BEGIN Supplied information

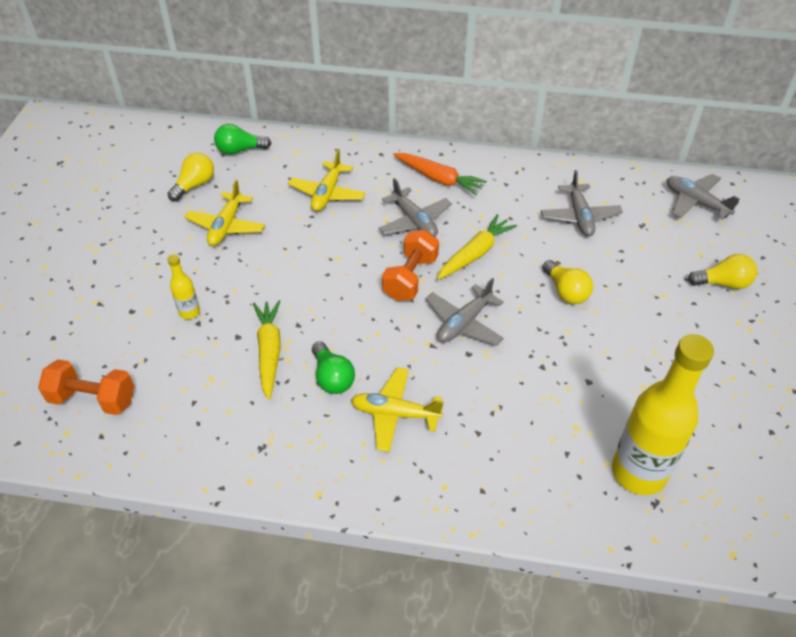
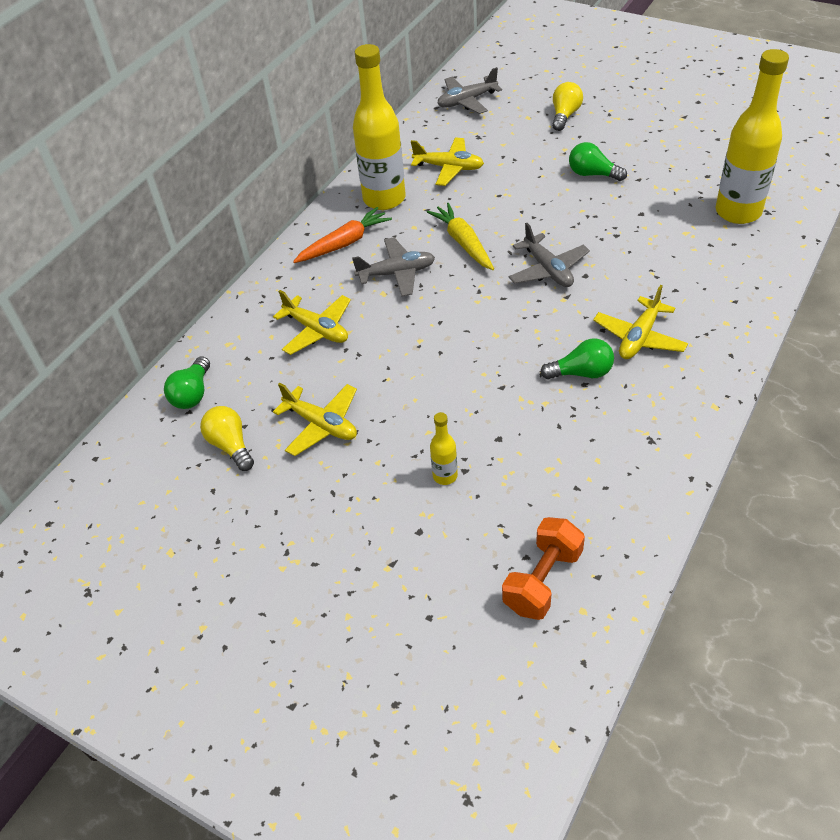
camera: 65 degrees left, 0 degrees up
yellow carrot [253,300,281,400] -> none
orange dumbbell [382,230,439,301] -> none
grey plane [541,170,623,236] -> yellow plane [411,137,484,186]
yellow light bulb [542,260,593,304] -> none
none -> yellow bottle [353,44,406,210]
none -> green light bulb [569,142,627,181]

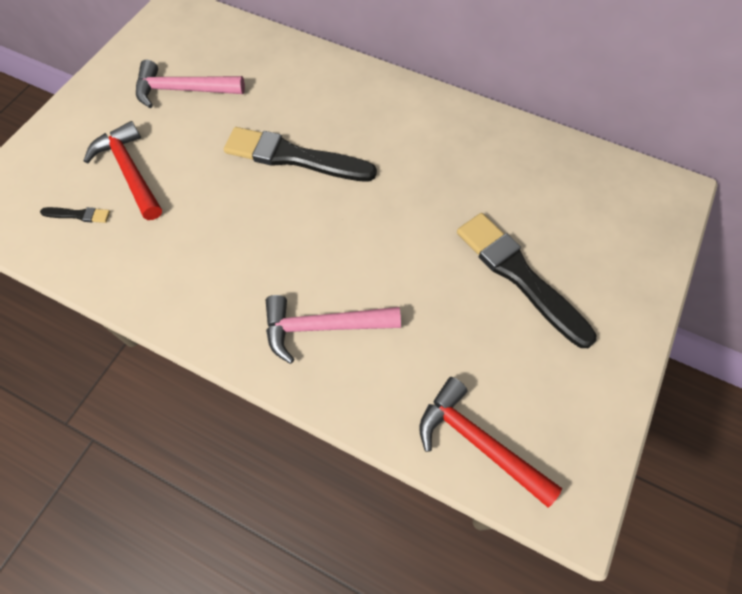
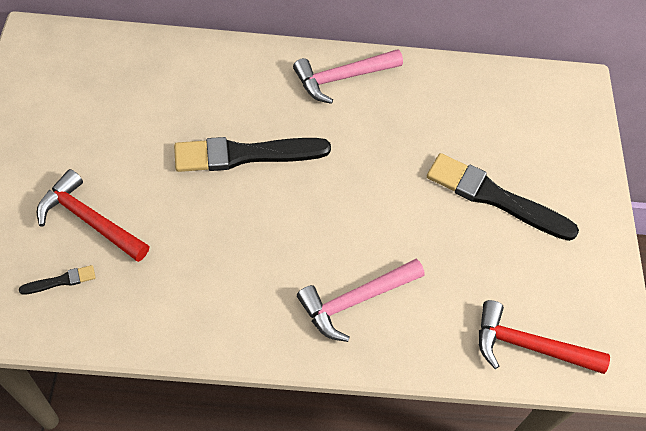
camera: 30 degrees left, 5 degrees down
pink hammer [136,60,245,108] -> pink hammer moved to [293,49,403,104]

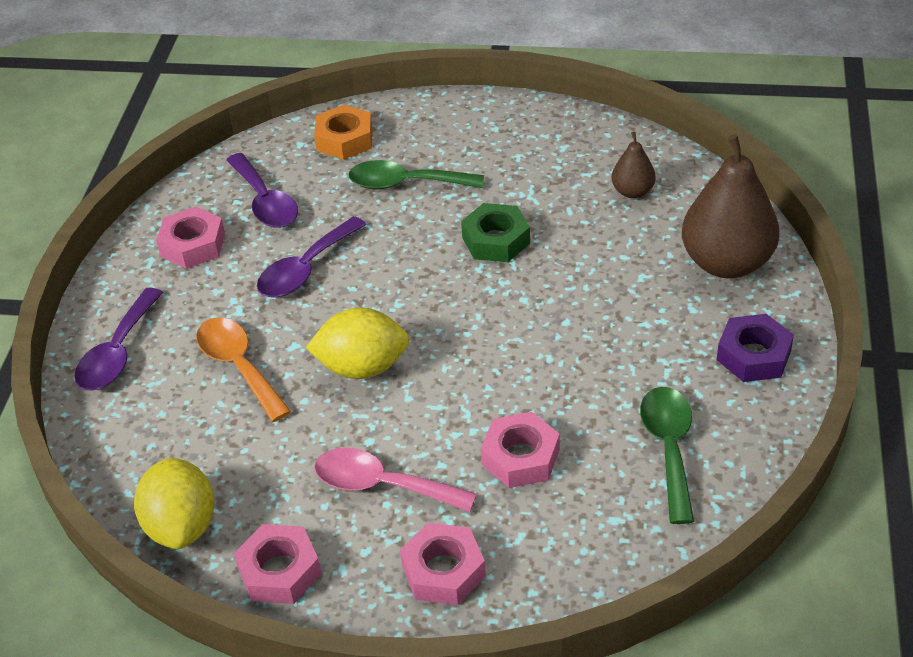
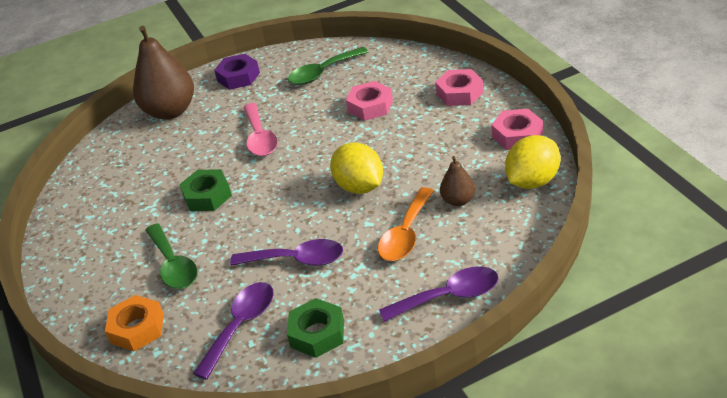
camera: 120 degrees left, 5 degrees down
pink nut [156,207,225,269] -> green nut [287,298,344,358]
pink spoon [314,448,477,512] -> pink spoon moved to [243,103,278,156]
brown pear [612,132,656,198] -> brown pear moved to [440,156,475,206]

END Supplied information

Match on "down" and copy out every line of the entries that contains it.

camera: 30 degrees left, 5 degrees down
camera: 120 degrees left, 5 degrees down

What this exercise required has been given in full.